* Objective
Transcribe the listing in full, excluding any pictures.

***** Data entries *****

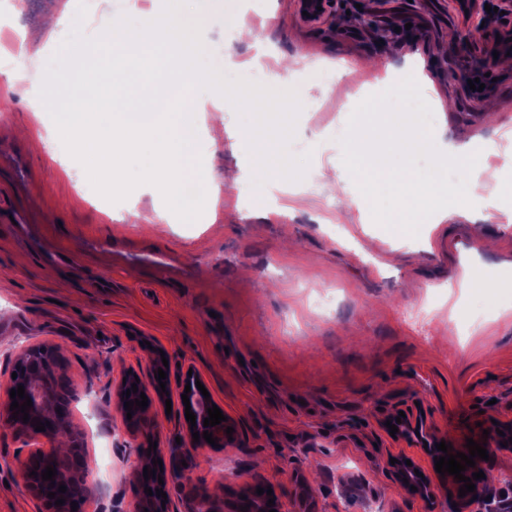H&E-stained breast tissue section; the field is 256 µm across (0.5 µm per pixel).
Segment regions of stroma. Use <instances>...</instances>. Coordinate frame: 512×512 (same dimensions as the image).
<instances>
[{
  "instance_id": "1",
  "label": "stroma",
  "mask_w": 512,
  "mask_h": 512,
  "mask_svg": "<svg viewBox=\"0 0 512 512\" xmlns=\"http://www.w3.org/2000/svg\"><path fill=\"white\" fill-rule=\"evenodd\" d=\"M0 0V25L52 56L72 27L66 0H28L23 13ZM210 49L243 61L253 42L234 39L226 21L264 22L268 52L296 58L287 86L303 109L289 151H311L310 173L335 170L343 197L328 203L319 190L286 225L258 217L283 203L244 179L237 211L206 200L199 219L170 217L162 197L129 194L127 210L86 202L76 160L59 163L45 137L56 127L25 81L0 71V336L12 346L52 344L69 381L66 427L80 434L94 496L84 512H132L143 450L175 447L184 418L178 394L154 402L144 429L118 411L115 383L134 370L153 386L150 347L171 361L169 383L191 366L212 400L237 423L222 447L195 449L168 486L172 512H198L201 496L215 507L261 481L280 496L282 512H450L438 493L428 503L393 478L392 458L405 455L425 472L430 459L385 426L398 414H425L445 442L460 449L483 442L494 422L512 420V225L481 205L469 218L422 224L417 238L377 225L370 205L342 163L340 137L350 117L336 108L361 102L389 81L360 84L347 72L325 81L322 63L337 62L345 44L364 54L394 45L392 80L425 61L433 84L425 99L447 94L453 111L434 115L443 152L472 138L505 137L486 119L489 101H512V67L491 73L462 56L453 34L467 19L456 0H344L315 26L304 24L297 0L284 21L267 23L274 0H208ZM413 34L401 41L398 28ZM480 79L483 91L470 88ZM238 126L232 106L196 120L197 148L216 181L249 165L227 139L211 140L213 120ZM483 272L481 293L462 282ZM314 288L339 296L332 313L306 302ZM24 440L0 431V512H37L24 486Z\"/></svg>"
}]
</instances>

*****

* Task result
H&E-stained breast tissue section; the field is 256 µm across (0.5 µm per pixel).
Segment regions of stroma. Use <instances>...</instances>. Coordinate frame: 512×512 (same dimensions as the image).
<instances>
[{
  "instance_id": "1",
  "label": "stroma",
  "mask_w": 512,
  "mask_h": 512,
  "mask_svg": "<svg viewBox=\"0 0 512 512\" xmlns=\"http://www.w3.org/2000/svg\"><path fill=\"white\" fill-rule=\"evenodd\" d=\"M0 0V25L52 56L72 27L66 0H28L23 13ZM210 49L243 61L253 42L234 39L226 21L264 22L268 52L296 58L287 86L303 109L289 151H311L310 173L335 170L343 197L328 203L319 190L286 225L258 217L283 203L244 179L237 211L206 200L199 219L170 217L162 197L129 194L127 210L86 202L76 160L59 163L45 137L56 127L25 81L0 71V336L12 346L52 344L69 381L66 427L80 434L94 496L84 512H132L143 450L175 447L184 418L178 394L154 402L144 429L118 411L115 383L134 370L153 386L150 347L171 361L169 383L191 366L212 400L237 423L222 447L195 449L168 486L172 512H198L201 496L215 507L261 481L280 496L282 512H450L438 493L428 503L393 478L392 458L405 455L425 472L430 459L385 426L398 414H425L445 442L460 449L483 442L494 422L512 420V225L481 205L469 218L422 224L417 238L377 225L370 205L342 163L340 137L350 117L336 108L361 102L389 81L360 84L347 72L325 81L322 63L337 62L345 44L364 54L394 45L392 80L425 61L433 84L425 99L447 94L453 111L434 115L443 152L472 138L505 137L486 119L489 101H512V67L491 73L462 56L453 34L467 19L456 0H344L315 26L304 24L297 0L284 21L267 23L274 0H208ZM413 34L401 41L398 28ZM480 79L483 91L470 88ZM238 126L232 106L196 120L197 148L216 181L249 165L227 139L211 140L213 120ZM483 272L481 293L462 282ZM314 288L339 296L332 313L306 302ZM24 440L0 431V512H37L24 486Z\"/></svg>"
}]
</instances>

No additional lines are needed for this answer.